• Task directions: Quote all lines below exactly. Images stay out.

Version comparison data:
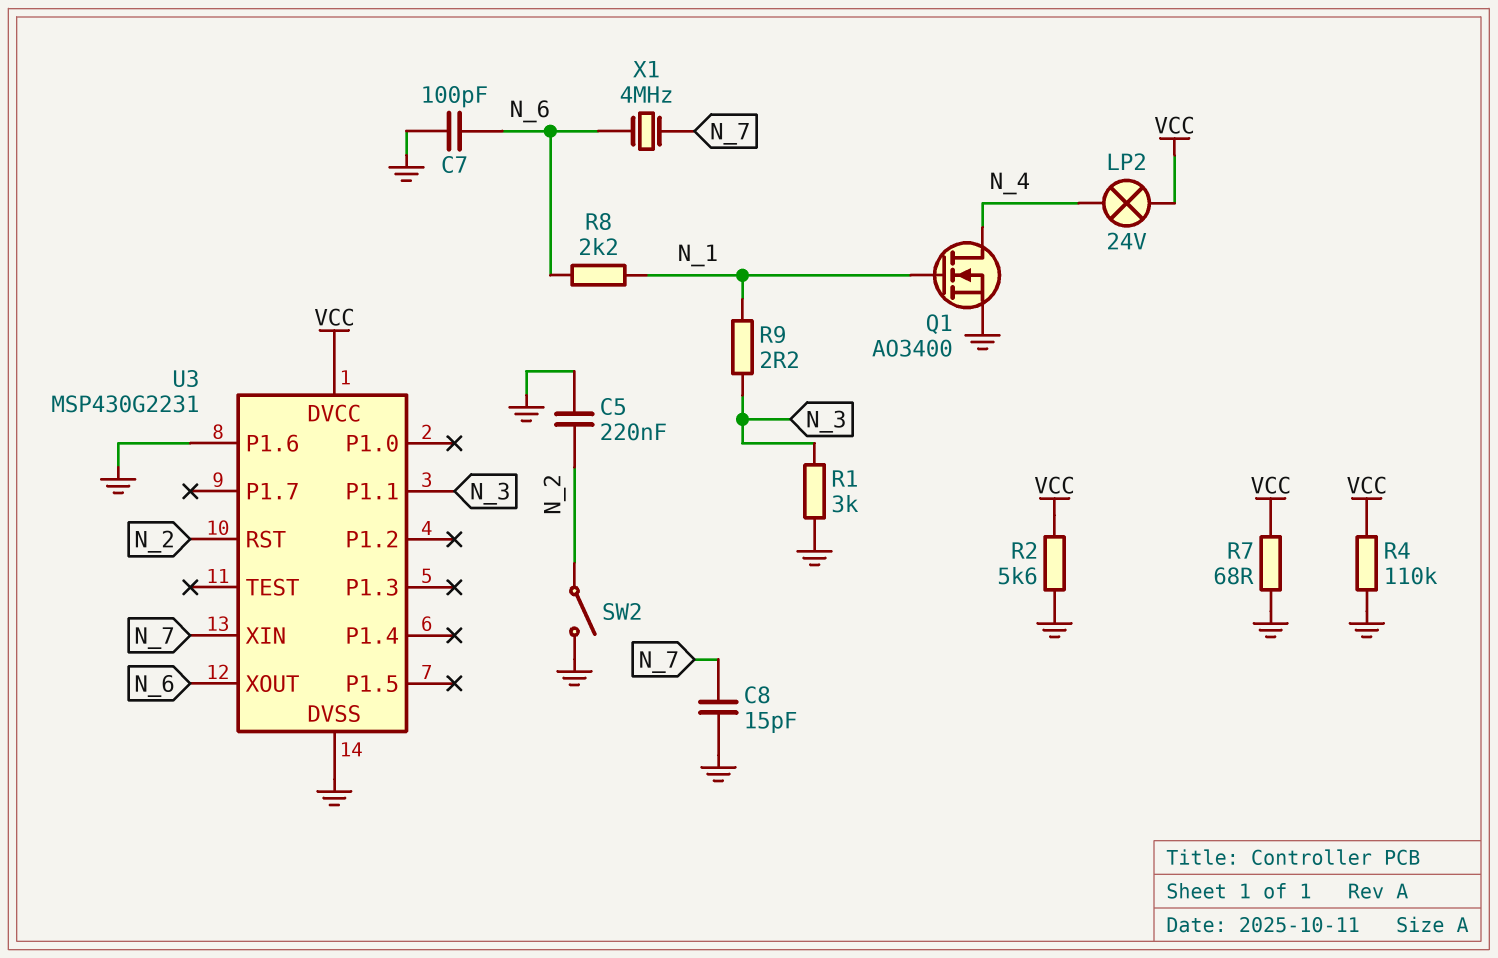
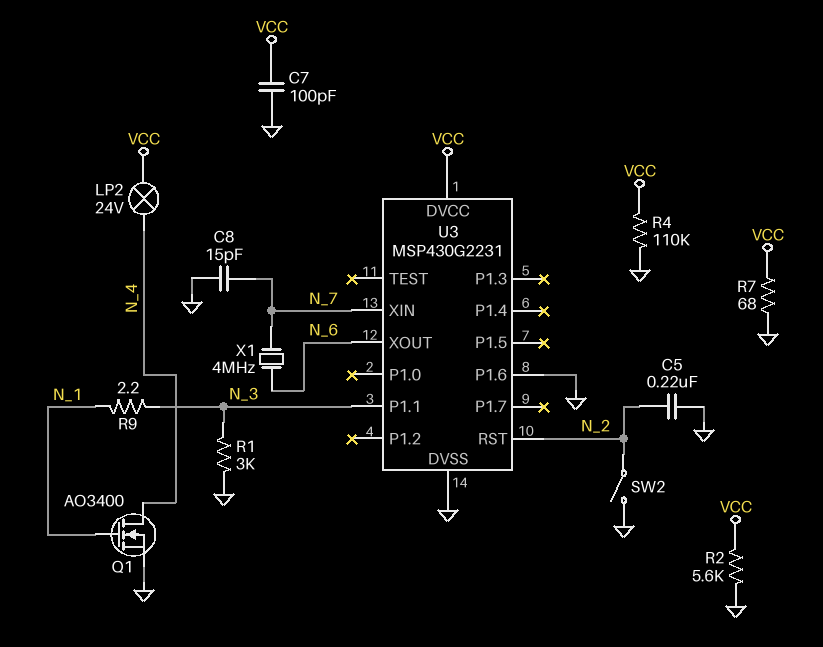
C7: 100pF (GND, N_6) -> 100pF (GND, VCC)
R8: 2.2k (N_1, N_6) -> none

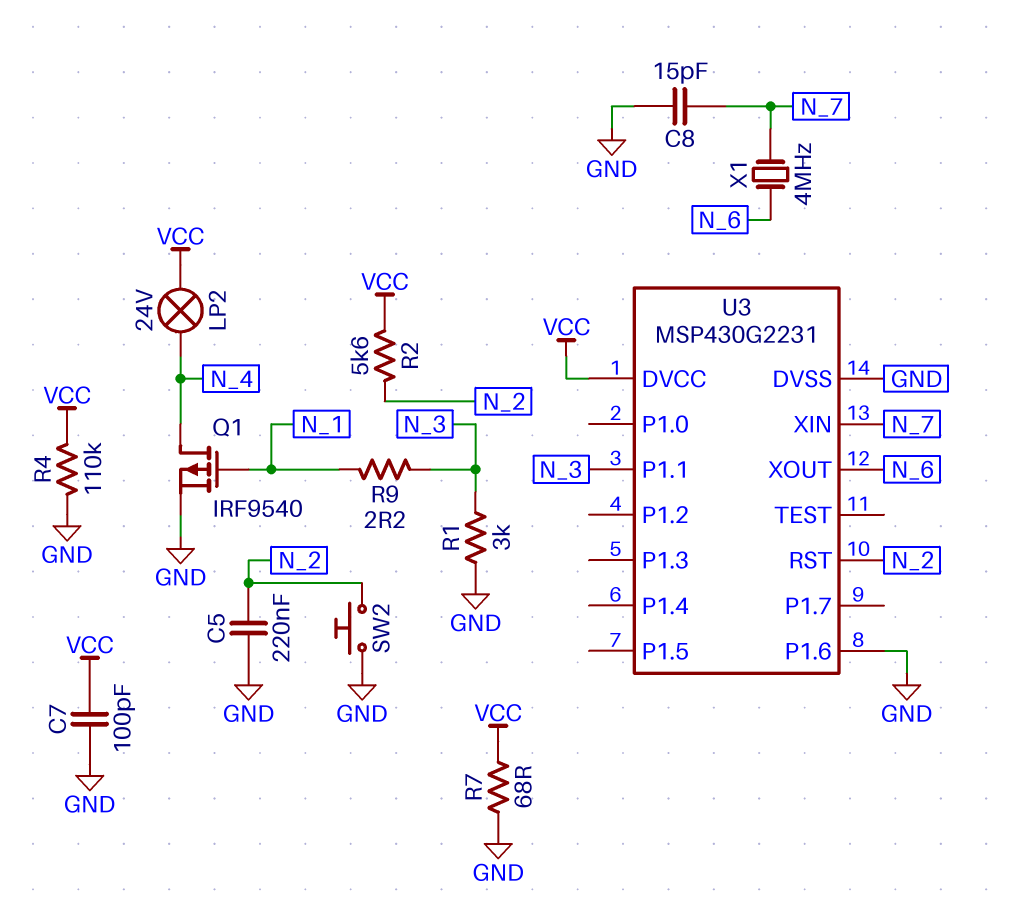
Q1: NMOS AO3400 (G N_1, D N_4, S GND) -> PMOS IRF9540 (G N_1, D N_4, S GND)
R2: 5.6k (GND, VCC) -> 5.6k (N_2, VCC)
SW2: switch (GND, N_2) -> button (GND, N_2)

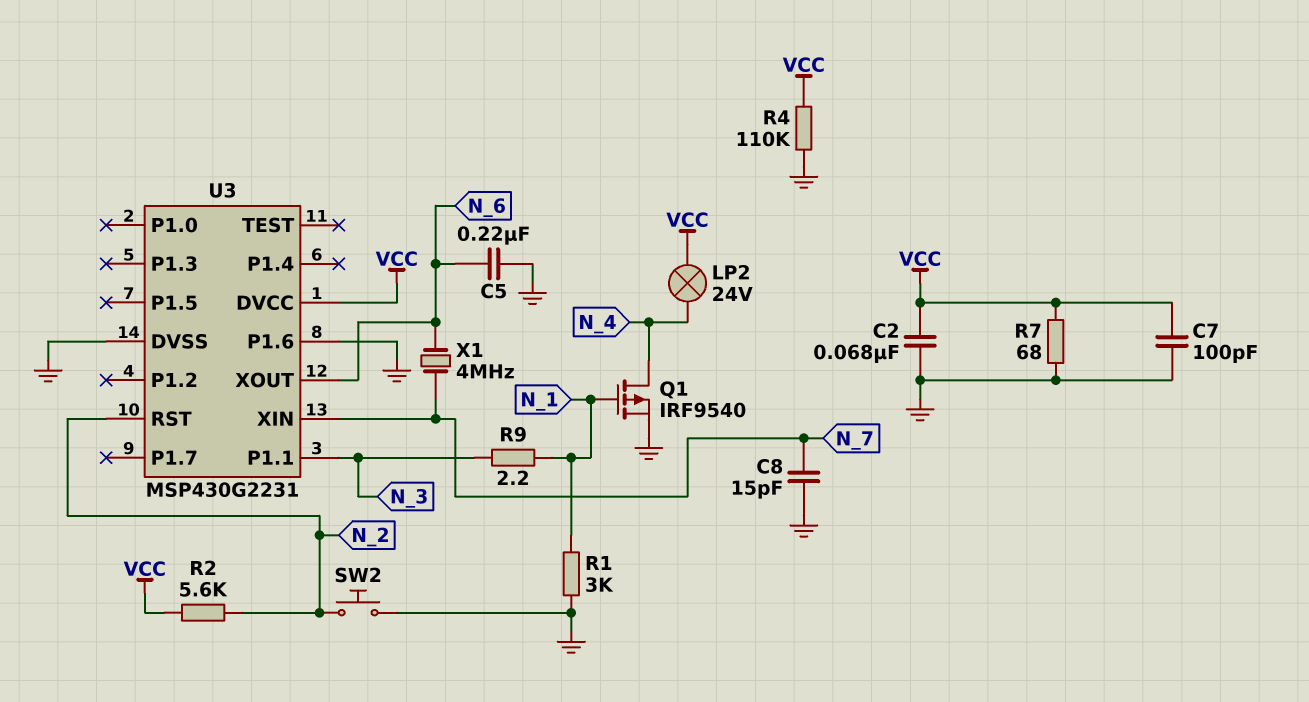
C2: none -> 68nF (GND, VCC)
C5: 220nF (GND, N_2) -> 220nF (GND, N_6)
R1: 3k (GND, N_3) -> 3k (GND, N_1)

• Exercise output:
C7: 100pF (GND, N_6) -> 100pF (GND, VCC)
R8: 2.2k (N_1, N_6) -> none

Q1: NMOS AO3400 (G N_1, D N_4, S GND) -> PMOS IRF9540 (G N_1, D N_4, S GND)
R2: 5.6k (GND, VCC) -> 5.6k (N_2, VCC)
SW2: switch (GND, N_2) -> button (GND, N_2)

C2: none -> 68nF (GND, VCC)
C5: 220nF (GND, N_2) -> 220nF (GND, N_6)
R1: 3k (GND, N_3) -> 3k (GND, N_1)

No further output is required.